*** Opening Source material ***

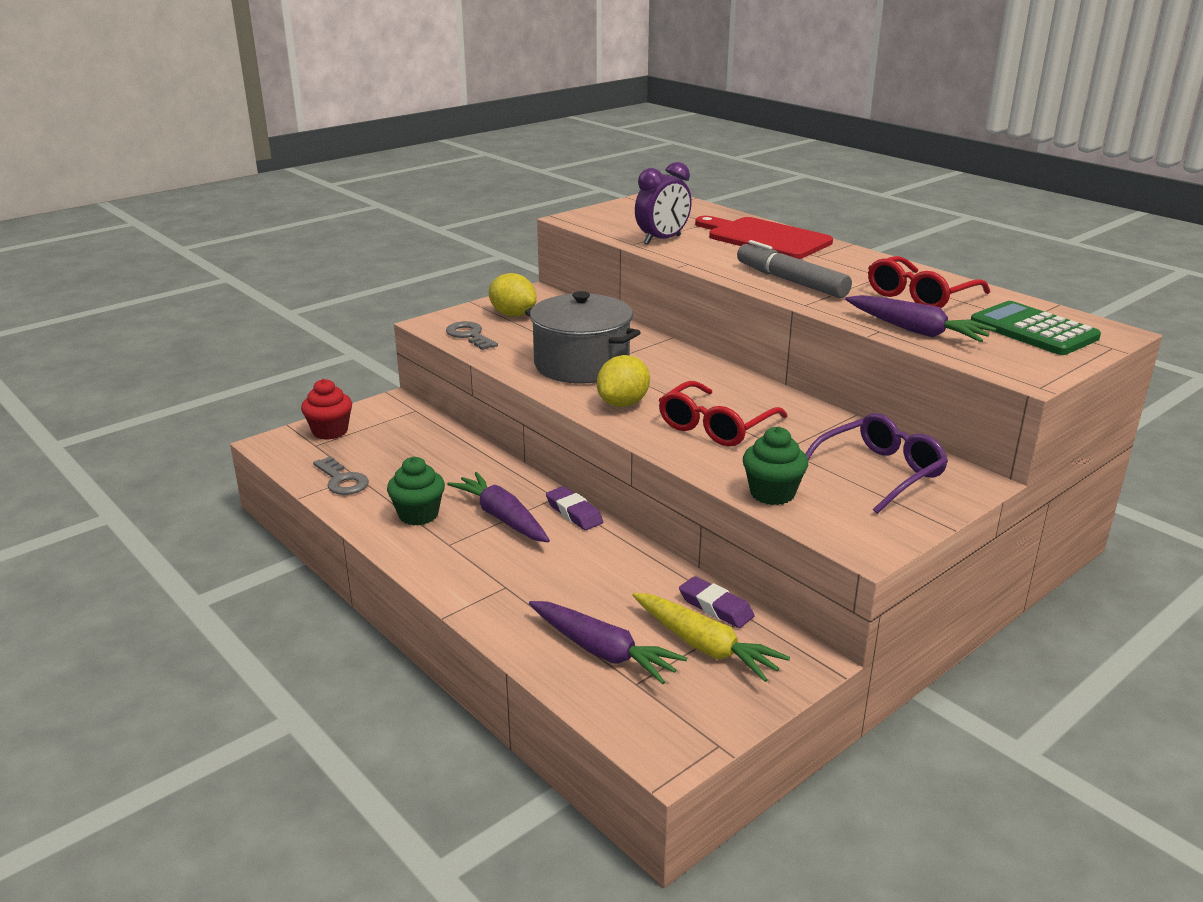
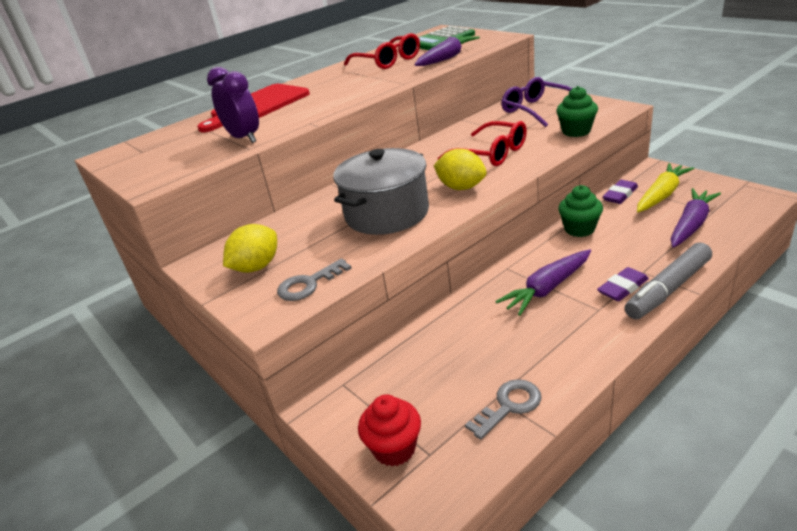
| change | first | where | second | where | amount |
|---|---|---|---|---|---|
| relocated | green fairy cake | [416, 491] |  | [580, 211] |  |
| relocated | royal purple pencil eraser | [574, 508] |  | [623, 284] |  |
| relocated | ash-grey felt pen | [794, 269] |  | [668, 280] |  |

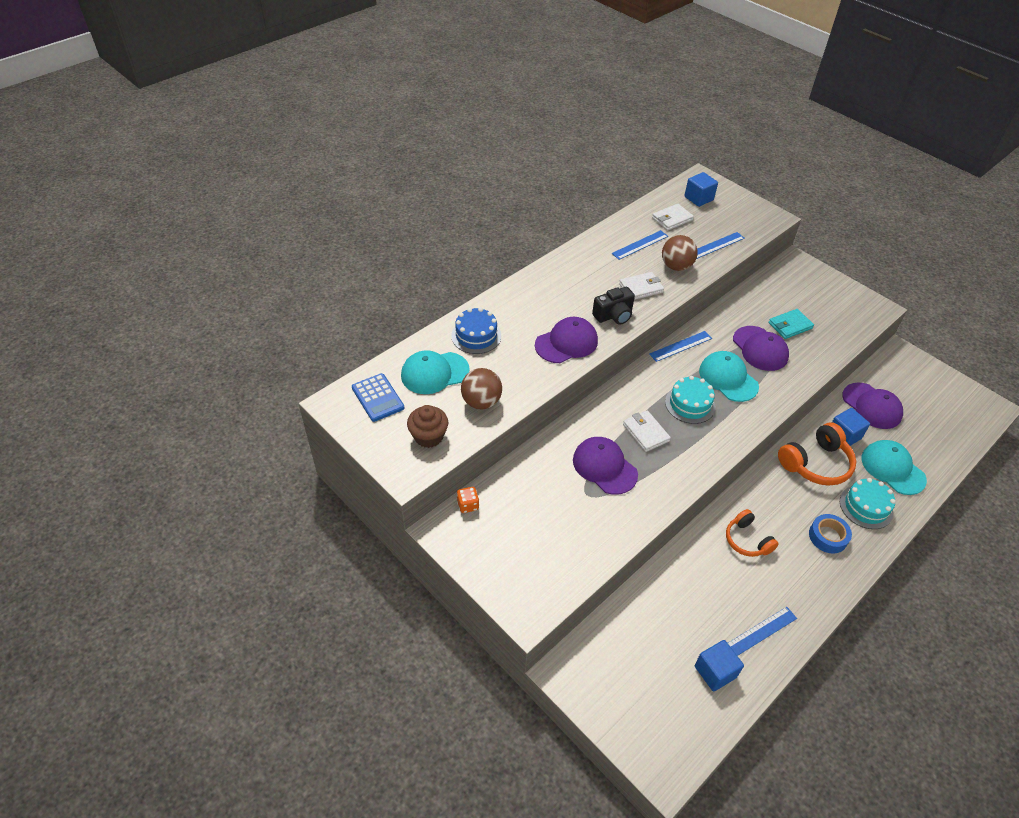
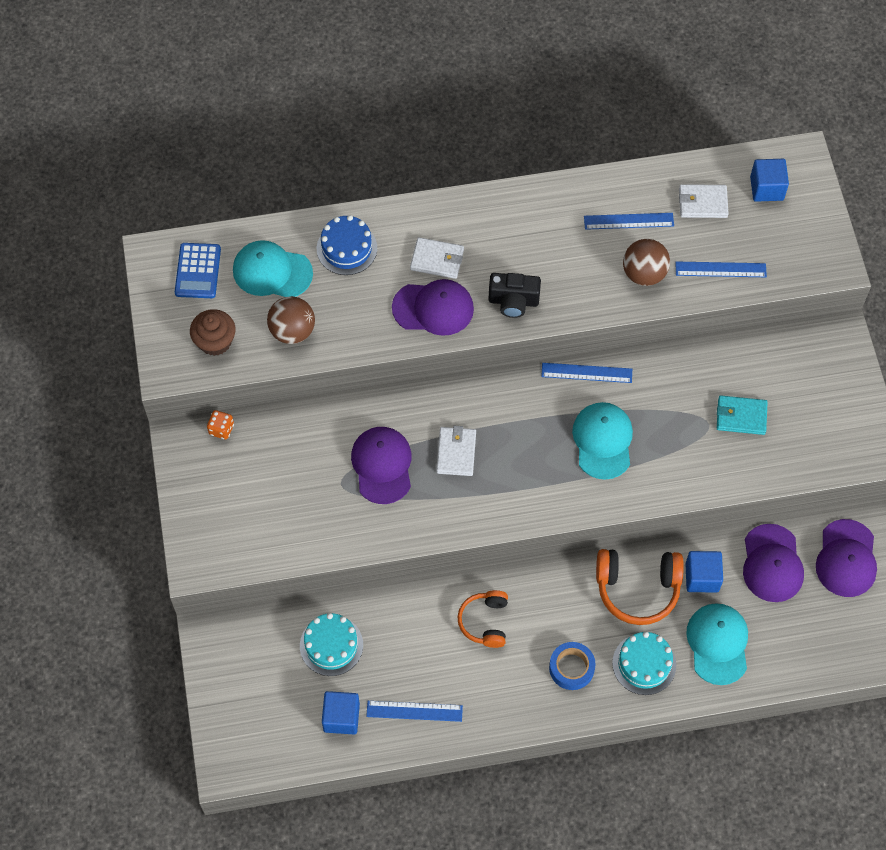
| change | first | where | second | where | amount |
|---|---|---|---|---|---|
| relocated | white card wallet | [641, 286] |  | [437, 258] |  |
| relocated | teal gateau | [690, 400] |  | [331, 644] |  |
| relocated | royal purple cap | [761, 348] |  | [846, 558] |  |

*** Closing Source material ***
*** Opening Source material ***

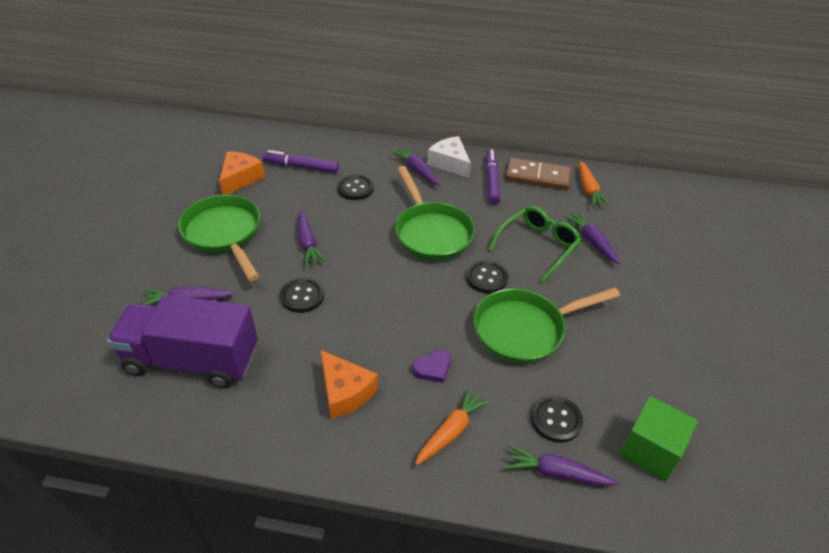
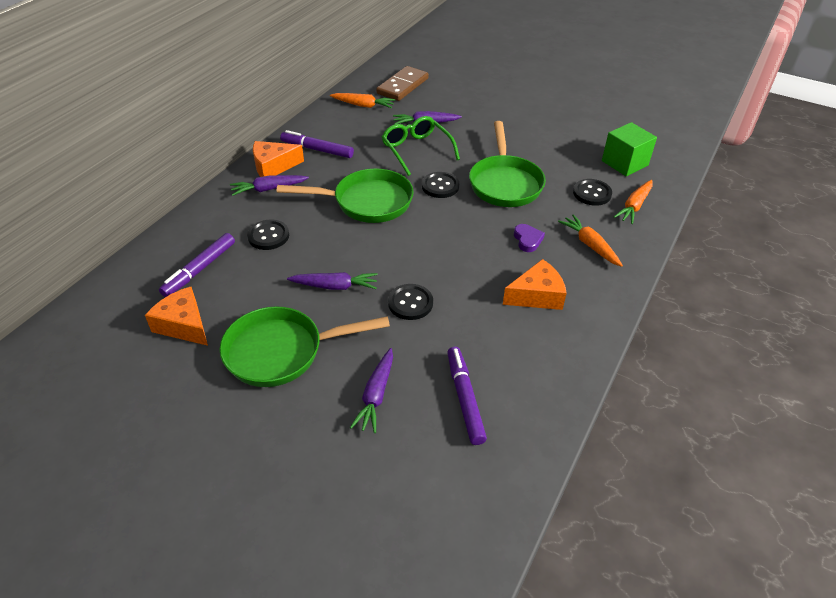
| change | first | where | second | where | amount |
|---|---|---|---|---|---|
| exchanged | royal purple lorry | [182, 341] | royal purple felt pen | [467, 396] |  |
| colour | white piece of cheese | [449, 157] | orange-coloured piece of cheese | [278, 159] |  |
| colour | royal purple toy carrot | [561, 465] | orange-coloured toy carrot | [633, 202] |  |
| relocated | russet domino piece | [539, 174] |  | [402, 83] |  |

*** Closing Source material ***

What to do: Using the listing above, copy exactly the line that contains "relocated | green", the line that contains "royal purple pencil", and each line that falls between them.

Exercise output:
| relocated | green fairy cake | [416, 491] |  | [580, 211] |  |
| relocated | royal purple pencil eraser | [574, 508] |  | [623, 284] |  |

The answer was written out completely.